▶ [Prompt]
All the data that follows should be repeated exactly, without a single picture.

....

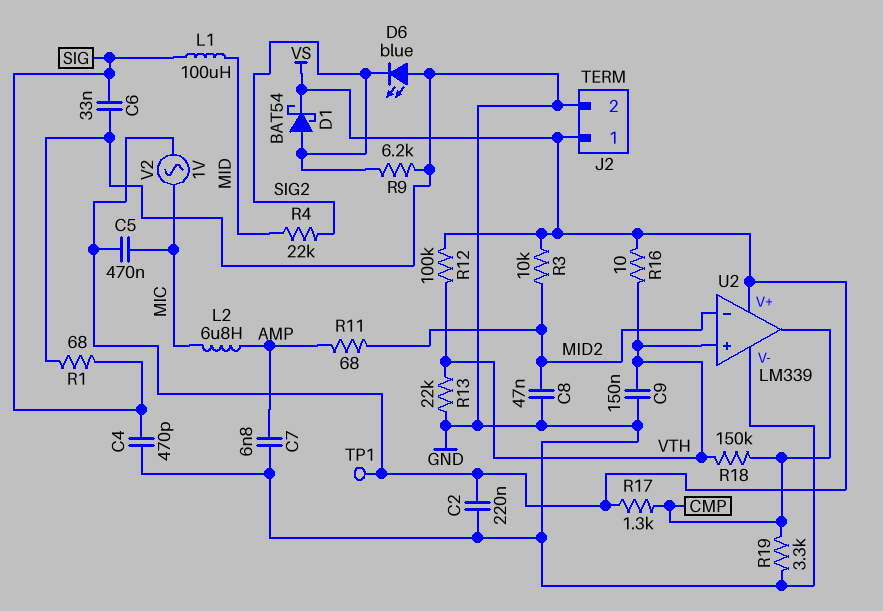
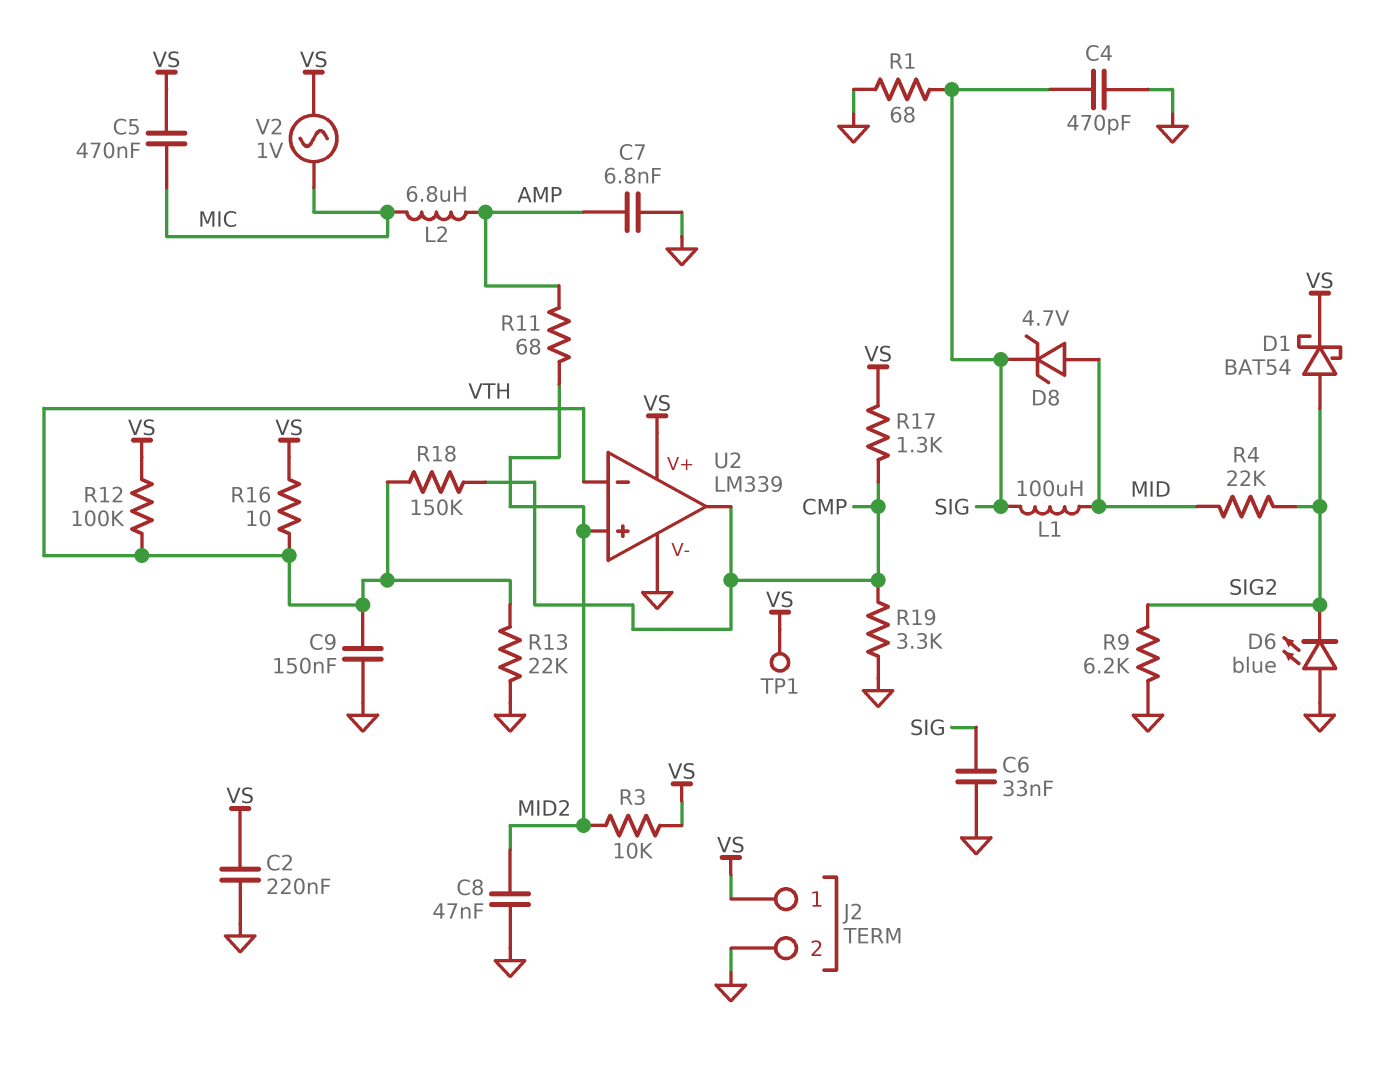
D8: none -> zener 4.7V (A MID, K SIG)
U2 pin in+: VTH -> MID2
U2 pin in-: MID2 -> VTH

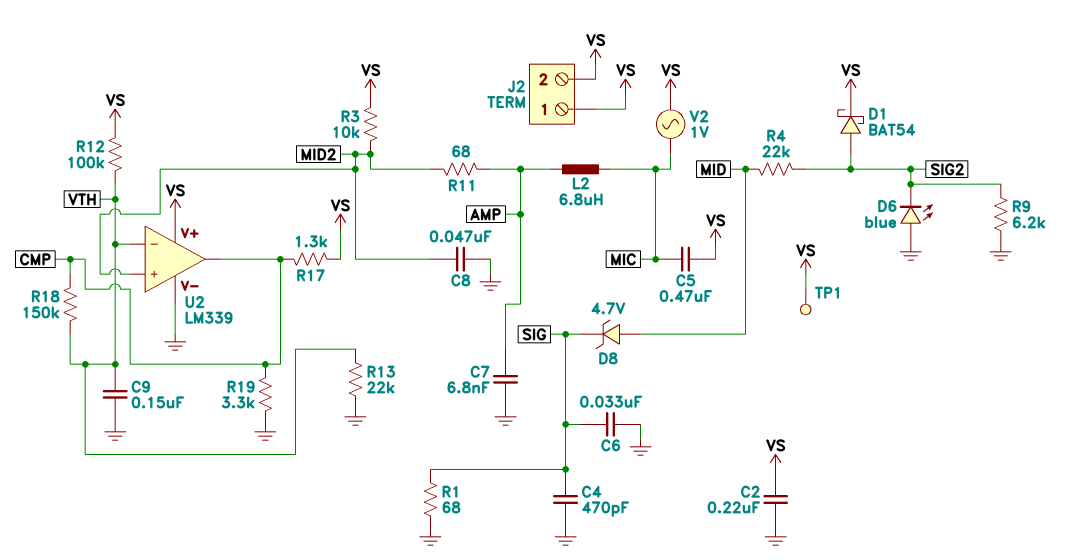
J2 pin 2: GND -> VS
L1: 100uH (MID, SIG) -> none
R16: 10 (VS, VTH) -> none

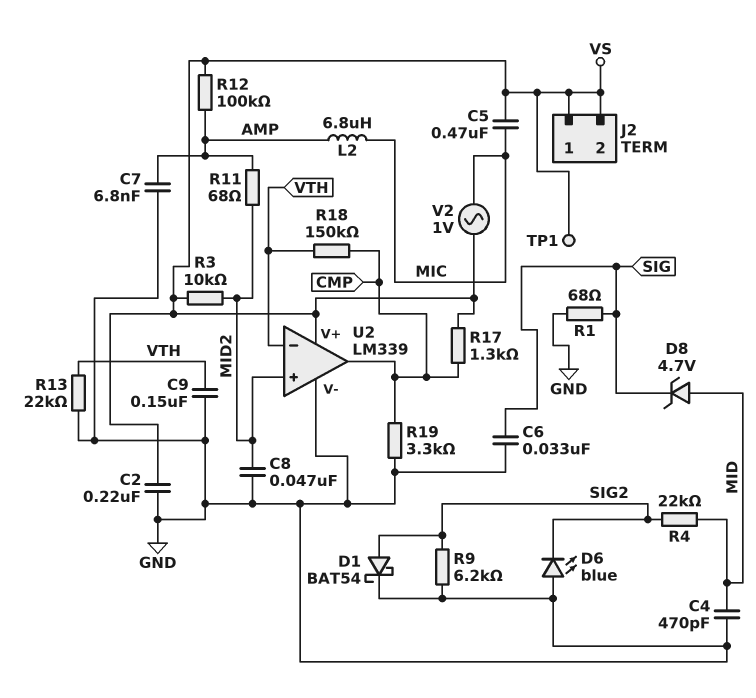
C4: 470pF (GND, SIG) -> 470pF (GND, MID)
D1: schottky BAT54 (A SIG2, K VS) -> schottky BAT54 (A SIG2, K GND)
R12: 100k (VS, VTH) -> 100k (AMP, VS)

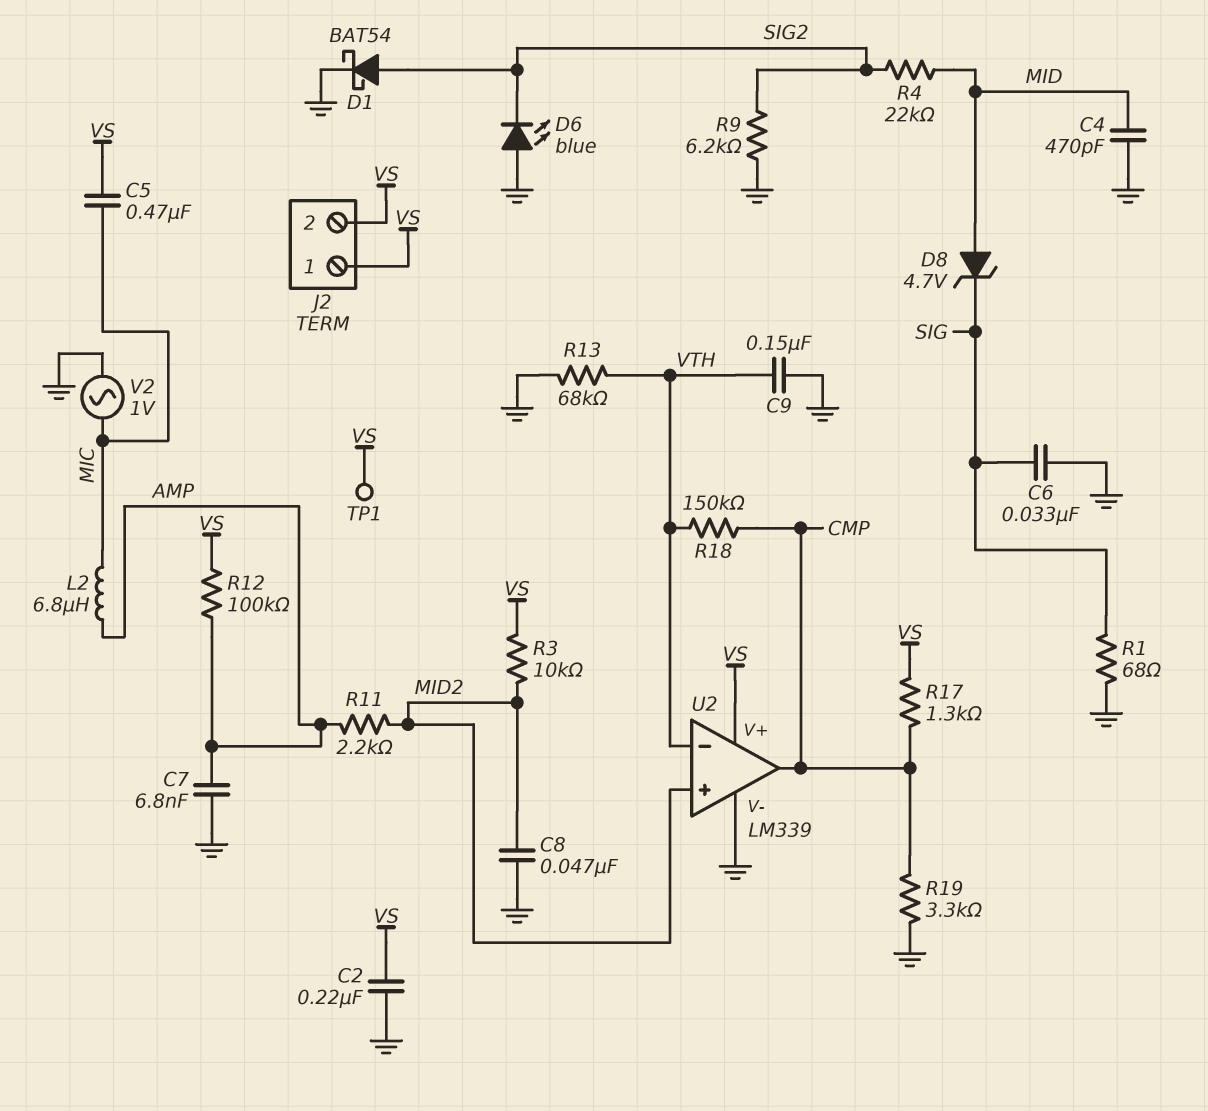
R11: 68 (AMP, MID2) -> 2.2k (AMP, MID2)
R13: 22k (GND, VTH) -> 68k (GND, VTH)
V2: AC 1V (MIC, VS) -> AC 1V (GND, MIC)

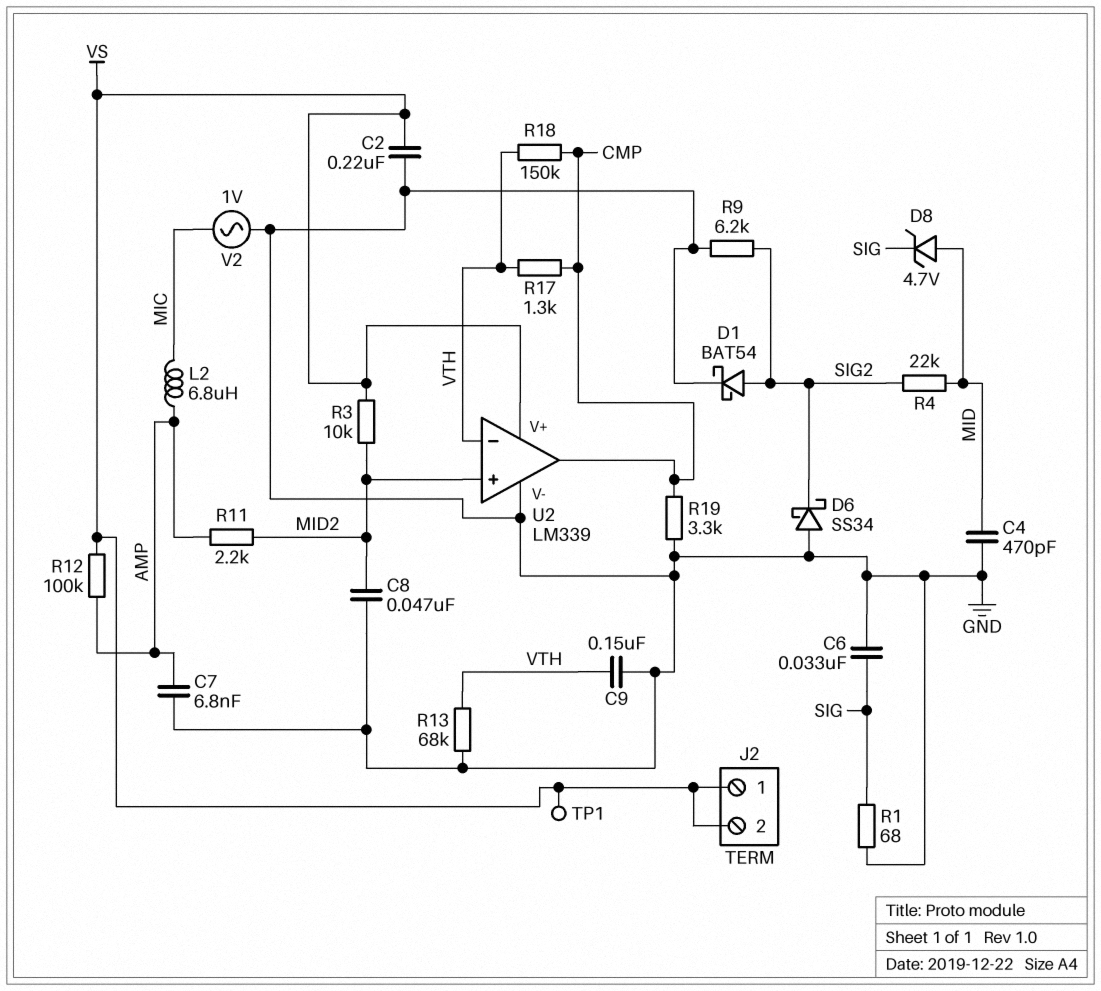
C5: 470nF (MIC, VS) -> none
D6: LED blue (A GND, K SIG2) -> schottky SS34 (A GND, K SIG2)
R17: 1.3k (CMP, VS) -> 1.3k (CMP, VTH)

....

▶ [Task output]
D8: none -> zener 4.7V (A MID, K SIG)
U2 pin in+: VTH -> MID2
U2 pin in-: MID2 -> VTH

J2 pin 2: GND -> VS
L1: 100uH (MID, SIG) -> none
R16: 10 (VS, VTH) -> none

C4: 470pF (GND, SIG) -> 470pF (GND, MID)
D1: schottky BAT54 (A SIG2, K VS) -> schottky BAT54 (A SIG2, K GND)
R12: 100k (VS, VTH) -> 100k (AMP, VS)

R11: 68 (AMP, MID2) -> 2.2k (AMP, MID2)
R13: 22k (GND, VTH) -> 68k (GND, VTH)
V2: AC 1V (MIC, VS) -> AC 1V (GND, MIC)

C5: 470nF (MIC, VS) -> none
D6: LED blue (A GND, K SIG2) -> schottky SS34 (A GND, K SIG2)
R17: 1.3k (CMP, VS) -> 1.3k (CMP, VTH)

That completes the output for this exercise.